_What is expected_
The lines below starting at the line containing "IC8: PCF8563 -> MCP7940" and ending at the line containing "C6: 330nF (NET13, NET20) -> none" are to be repeated exactly, with both ends kept and nothing else added.

Version comparison data
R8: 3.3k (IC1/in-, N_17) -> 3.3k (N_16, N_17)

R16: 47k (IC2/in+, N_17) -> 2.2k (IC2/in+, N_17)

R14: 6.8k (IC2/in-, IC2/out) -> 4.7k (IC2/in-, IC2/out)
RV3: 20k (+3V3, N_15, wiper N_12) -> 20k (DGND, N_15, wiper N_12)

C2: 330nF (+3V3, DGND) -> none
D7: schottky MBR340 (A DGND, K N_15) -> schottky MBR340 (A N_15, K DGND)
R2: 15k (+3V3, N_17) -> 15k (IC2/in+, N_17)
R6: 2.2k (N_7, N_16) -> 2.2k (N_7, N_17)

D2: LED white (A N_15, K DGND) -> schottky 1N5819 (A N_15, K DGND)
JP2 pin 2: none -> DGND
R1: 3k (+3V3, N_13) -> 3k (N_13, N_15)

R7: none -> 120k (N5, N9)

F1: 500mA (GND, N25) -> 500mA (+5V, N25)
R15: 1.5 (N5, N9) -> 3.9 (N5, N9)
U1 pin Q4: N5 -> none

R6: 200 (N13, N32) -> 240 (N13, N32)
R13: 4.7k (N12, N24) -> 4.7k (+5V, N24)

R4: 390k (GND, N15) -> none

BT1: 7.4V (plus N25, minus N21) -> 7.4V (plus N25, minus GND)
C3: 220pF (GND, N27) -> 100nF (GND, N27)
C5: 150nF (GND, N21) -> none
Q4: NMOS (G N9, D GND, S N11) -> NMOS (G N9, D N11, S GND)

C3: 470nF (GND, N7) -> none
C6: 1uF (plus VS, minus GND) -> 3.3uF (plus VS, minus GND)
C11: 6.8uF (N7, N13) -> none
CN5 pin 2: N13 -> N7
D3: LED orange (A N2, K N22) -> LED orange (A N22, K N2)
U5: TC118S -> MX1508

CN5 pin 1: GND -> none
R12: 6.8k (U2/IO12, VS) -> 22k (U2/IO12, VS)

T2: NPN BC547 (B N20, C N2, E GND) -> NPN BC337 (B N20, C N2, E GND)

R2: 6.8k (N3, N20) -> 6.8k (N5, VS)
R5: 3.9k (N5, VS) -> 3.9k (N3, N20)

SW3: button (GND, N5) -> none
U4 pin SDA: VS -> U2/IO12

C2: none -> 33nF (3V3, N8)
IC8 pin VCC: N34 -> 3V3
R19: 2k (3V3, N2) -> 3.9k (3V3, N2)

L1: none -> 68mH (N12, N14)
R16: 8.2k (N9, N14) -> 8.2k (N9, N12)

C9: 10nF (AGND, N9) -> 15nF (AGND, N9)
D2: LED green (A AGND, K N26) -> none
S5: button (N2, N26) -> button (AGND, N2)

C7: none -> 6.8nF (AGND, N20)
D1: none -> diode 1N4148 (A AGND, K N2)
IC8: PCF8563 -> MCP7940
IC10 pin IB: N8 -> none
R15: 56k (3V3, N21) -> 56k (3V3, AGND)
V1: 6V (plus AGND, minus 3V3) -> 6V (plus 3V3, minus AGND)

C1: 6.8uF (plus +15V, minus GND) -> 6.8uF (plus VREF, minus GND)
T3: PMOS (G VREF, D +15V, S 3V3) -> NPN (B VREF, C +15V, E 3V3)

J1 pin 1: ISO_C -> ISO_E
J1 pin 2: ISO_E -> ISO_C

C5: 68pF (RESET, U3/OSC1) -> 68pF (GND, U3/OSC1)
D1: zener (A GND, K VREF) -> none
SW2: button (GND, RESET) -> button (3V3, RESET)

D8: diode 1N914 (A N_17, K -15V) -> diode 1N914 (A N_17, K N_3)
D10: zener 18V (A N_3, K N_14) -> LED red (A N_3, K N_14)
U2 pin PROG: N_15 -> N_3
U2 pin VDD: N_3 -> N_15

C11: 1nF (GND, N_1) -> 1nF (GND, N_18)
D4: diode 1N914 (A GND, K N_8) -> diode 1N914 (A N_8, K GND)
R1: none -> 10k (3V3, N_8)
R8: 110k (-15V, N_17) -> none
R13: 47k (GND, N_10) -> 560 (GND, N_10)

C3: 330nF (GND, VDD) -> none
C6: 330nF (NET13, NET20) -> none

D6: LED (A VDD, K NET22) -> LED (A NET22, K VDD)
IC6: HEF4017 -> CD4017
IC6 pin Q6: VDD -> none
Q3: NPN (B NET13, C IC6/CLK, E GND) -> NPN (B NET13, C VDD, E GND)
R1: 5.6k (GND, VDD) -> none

_Answer to this task_
IC8: PCF8563 -> MCP7940
IC10 pin IB: N8 -> none
R15: 56k (3V3, N21) -> 56k (3V3, AGND)
V1: 6V (plus AGND, minus 3V3) -> 6V (plus 3V3, minus AGND)

C1: 6.8uF (plus +15V, minus GND) -> 6.8uF (plus VREF, minus GND)
T3: PMOS (G VREF, D +15V, S 3V3) -> NPN (B VREF, C +15V, E 3V3)

J1 pin 1: ISO_C -> ISO_E
J1 pin 2: ISO_E -> ISO_C

C5: 68pF (RESET, U3/OSC1) -> 68pF (GND, U3/OSC1)
D1: zener (A GND, K VREF) -> none
SW2: button (GND, RESET) -> button (3V3, RESET)

D8: diode 1N914 (A N_17, K -15V) -> diode 1N914 (A N_17, K N_3)
D10: zener 18V (A N_3, K N_14) -> LED red (A N_3, K N_14)
U2 pin PROG: N_15 -> N_3
U2 pin VDD: N_3 -> N_15

C11: 1nF (GND, N_1) -> 1nF (GND, N_18)
D4: diode 1N914 (A GND, K N_8) -> diode 1N914 (A N_8, K GND)
R1: none -> 10k (3V3, N_8)
R8: 110k (-15V, N_17) -> none
R13: 47k (GND, N_10) -> 560 (GND, N_10)

C3: 330nF (GND, VDD) -> none
C6: 330nF (NET13, NET20) -> none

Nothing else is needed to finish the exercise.